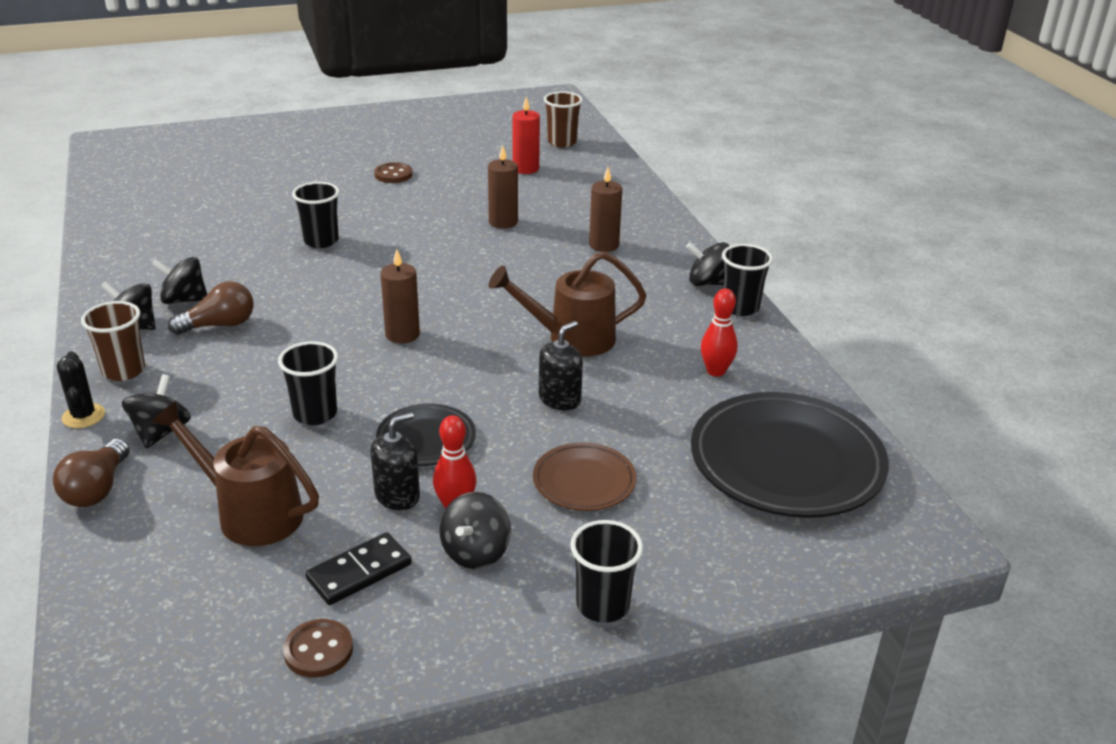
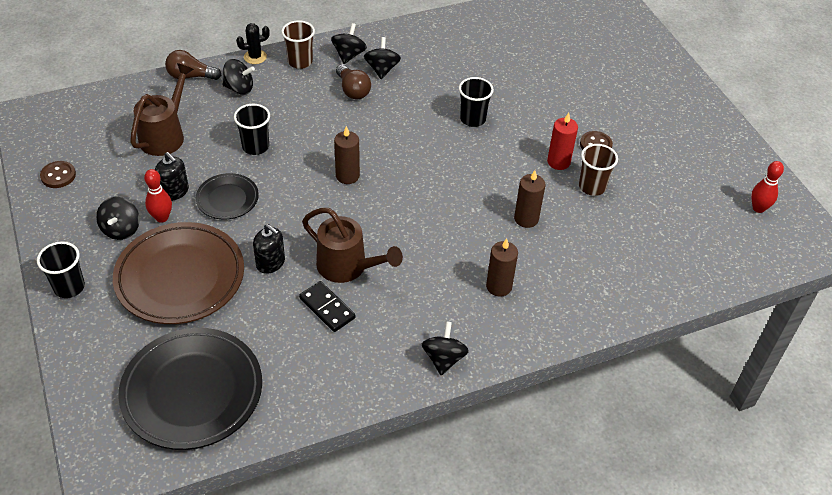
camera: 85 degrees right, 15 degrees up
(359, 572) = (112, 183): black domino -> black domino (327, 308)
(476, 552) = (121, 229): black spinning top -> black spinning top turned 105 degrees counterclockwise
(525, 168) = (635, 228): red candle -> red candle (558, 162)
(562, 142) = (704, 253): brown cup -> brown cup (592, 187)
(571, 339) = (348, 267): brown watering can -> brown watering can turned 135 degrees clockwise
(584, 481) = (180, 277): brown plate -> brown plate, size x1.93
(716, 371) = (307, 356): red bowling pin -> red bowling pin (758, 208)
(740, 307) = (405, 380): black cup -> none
--
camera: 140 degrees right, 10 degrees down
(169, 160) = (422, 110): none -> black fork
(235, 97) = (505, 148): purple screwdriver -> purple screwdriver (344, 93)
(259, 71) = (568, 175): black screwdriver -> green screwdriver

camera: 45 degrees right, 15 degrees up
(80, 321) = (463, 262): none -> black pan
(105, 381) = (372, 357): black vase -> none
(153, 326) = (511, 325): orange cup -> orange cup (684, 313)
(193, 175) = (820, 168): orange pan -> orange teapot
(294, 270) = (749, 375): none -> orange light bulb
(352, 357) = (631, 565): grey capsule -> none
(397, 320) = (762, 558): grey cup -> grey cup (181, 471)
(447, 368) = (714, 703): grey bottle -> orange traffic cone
--
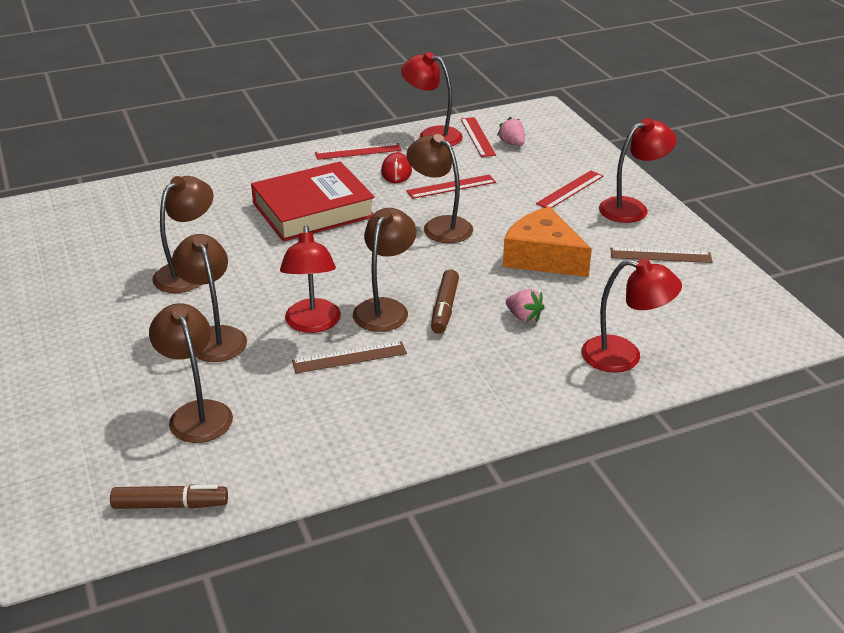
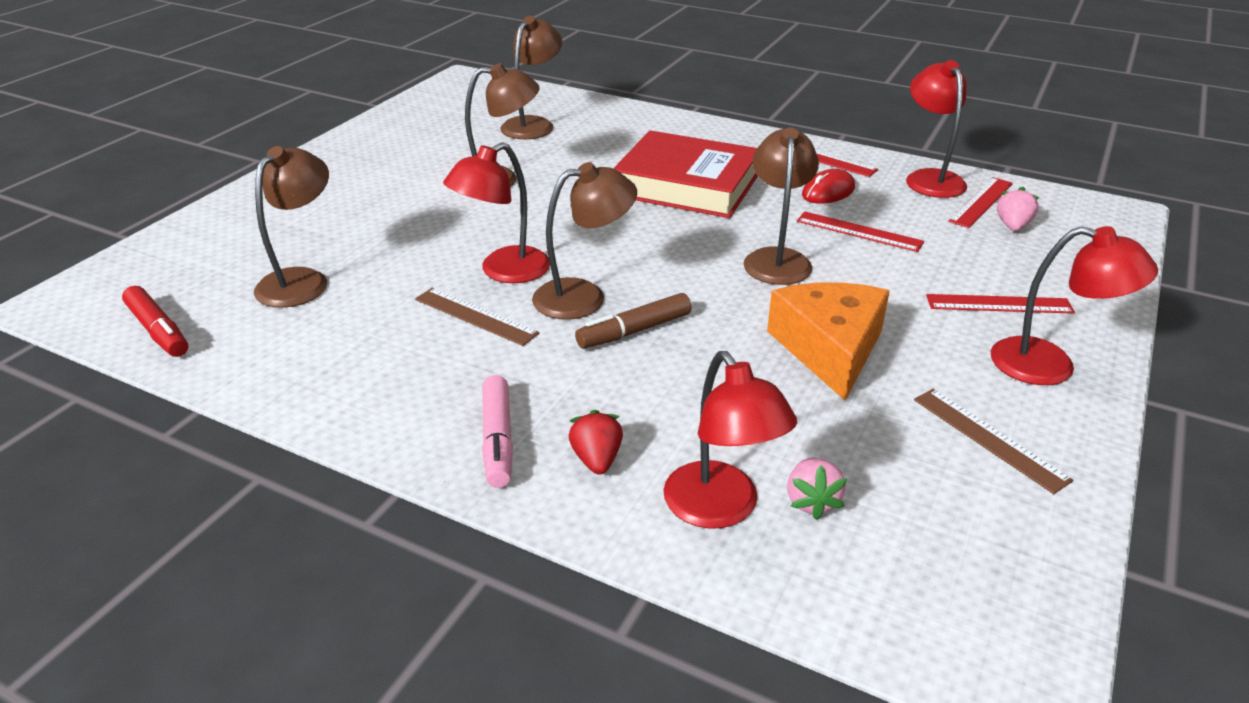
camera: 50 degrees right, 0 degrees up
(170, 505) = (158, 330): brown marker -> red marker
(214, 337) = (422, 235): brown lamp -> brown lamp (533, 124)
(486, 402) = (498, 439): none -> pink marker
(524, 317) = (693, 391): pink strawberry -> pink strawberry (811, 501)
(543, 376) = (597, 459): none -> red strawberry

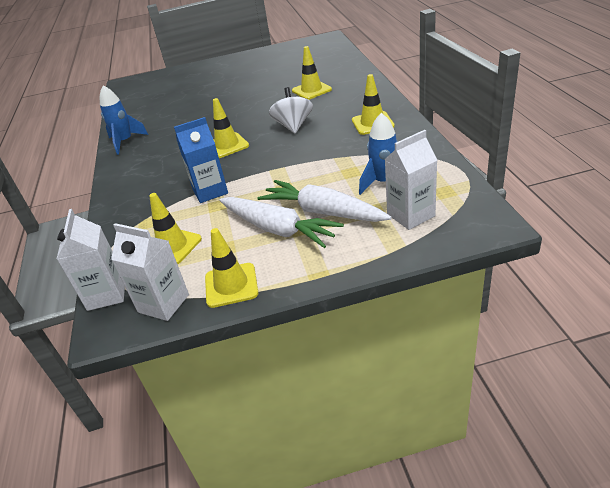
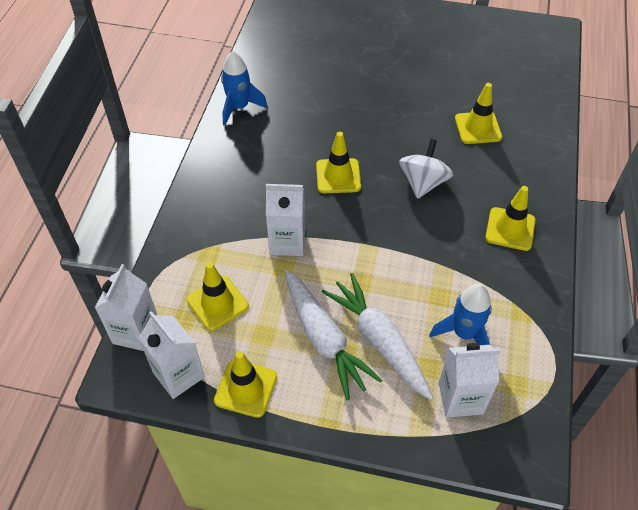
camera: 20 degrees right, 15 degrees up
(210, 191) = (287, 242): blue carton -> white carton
--
> [WORK TO COMPLETE]:
An exact copy of the lines above, from the one containing "(153, 326) = (511, 325): orange" down to the one containing "(447, 368) = (714, 703): grey" and including both, is the whole answer; retype it and nothing else.

> [REPLY]:
(153, 326) = (511, 325): orange cup -> orange cup (684, 313)
(193, 175) = (820, 168): orange pan -> orange teapot
(294, 270) = (749, 375): none -> orange light bulb
(352, 357) = (631, 565): grey capsule -> none
(397, 320) = (762, 558): grey cup -> grey cup (181, 471)
(447, 368) = (714, 703): grey bottle -> orange traffic cone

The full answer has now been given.